Short task:
Rewrite the rows from the one containing "blue trapezoid: moved 1 px up" up to and including the last row, replacing "yellow star" with "green star" and keeping everything else unchanged. Leave the pictures out of your answer.
[START OF Given records]
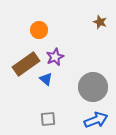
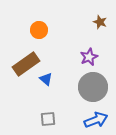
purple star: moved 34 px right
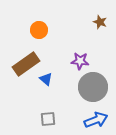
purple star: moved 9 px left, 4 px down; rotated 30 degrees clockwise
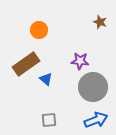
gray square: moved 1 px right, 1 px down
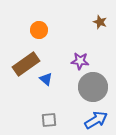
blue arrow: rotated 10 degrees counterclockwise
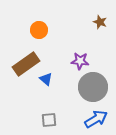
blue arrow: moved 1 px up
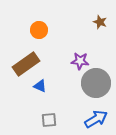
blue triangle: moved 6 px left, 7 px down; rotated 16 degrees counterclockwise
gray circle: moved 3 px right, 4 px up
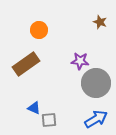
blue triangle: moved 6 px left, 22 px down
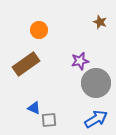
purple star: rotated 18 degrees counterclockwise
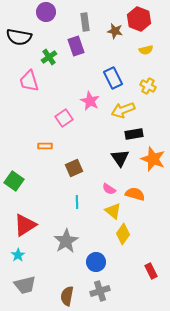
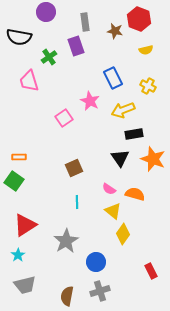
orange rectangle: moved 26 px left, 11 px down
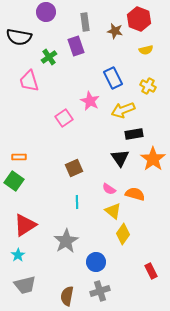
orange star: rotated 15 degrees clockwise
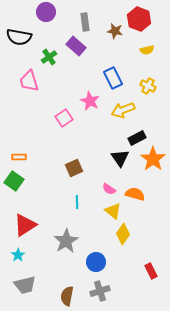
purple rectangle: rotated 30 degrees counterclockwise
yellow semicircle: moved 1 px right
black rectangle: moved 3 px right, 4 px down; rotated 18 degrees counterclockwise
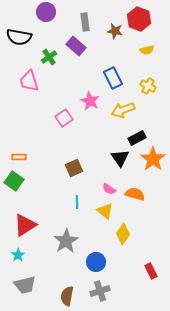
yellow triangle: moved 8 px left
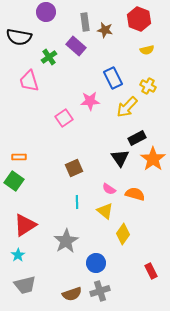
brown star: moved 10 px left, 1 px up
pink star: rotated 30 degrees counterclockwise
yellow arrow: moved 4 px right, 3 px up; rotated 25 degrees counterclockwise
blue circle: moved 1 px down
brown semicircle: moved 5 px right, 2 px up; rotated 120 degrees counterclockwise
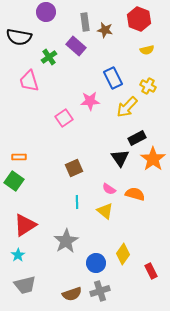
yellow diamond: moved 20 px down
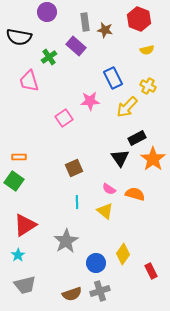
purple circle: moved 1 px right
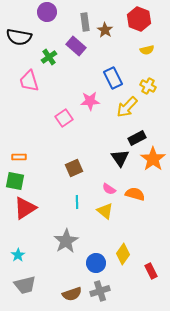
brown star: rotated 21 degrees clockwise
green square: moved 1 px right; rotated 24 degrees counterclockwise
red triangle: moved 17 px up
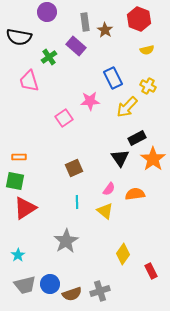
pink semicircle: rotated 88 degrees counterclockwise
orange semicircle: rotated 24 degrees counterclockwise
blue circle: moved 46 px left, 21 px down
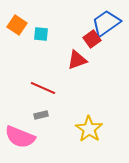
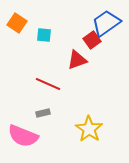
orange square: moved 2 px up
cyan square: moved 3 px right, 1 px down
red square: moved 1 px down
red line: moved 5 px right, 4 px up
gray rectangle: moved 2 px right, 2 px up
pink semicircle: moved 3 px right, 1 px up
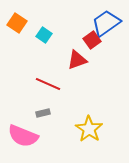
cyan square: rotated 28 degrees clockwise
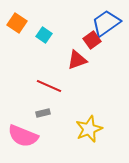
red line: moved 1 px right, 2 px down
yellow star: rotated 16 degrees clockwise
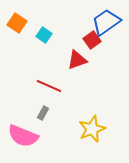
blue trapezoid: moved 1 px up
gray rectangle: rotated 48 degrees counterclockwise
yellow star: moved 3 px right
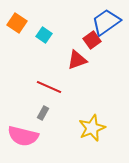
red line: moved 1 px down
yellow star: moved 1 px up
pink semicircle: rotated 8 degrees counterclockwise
[END OF Given records]
Task output:
blue trapezoid: moved 1 px up
gray rectangle: rotated 48 degrees counterclockwise
green star: moved 3 px right
red line: moved 1 px down
green star: moved 1 px up
pink semicircle: rotated 8 degrees counterclockwise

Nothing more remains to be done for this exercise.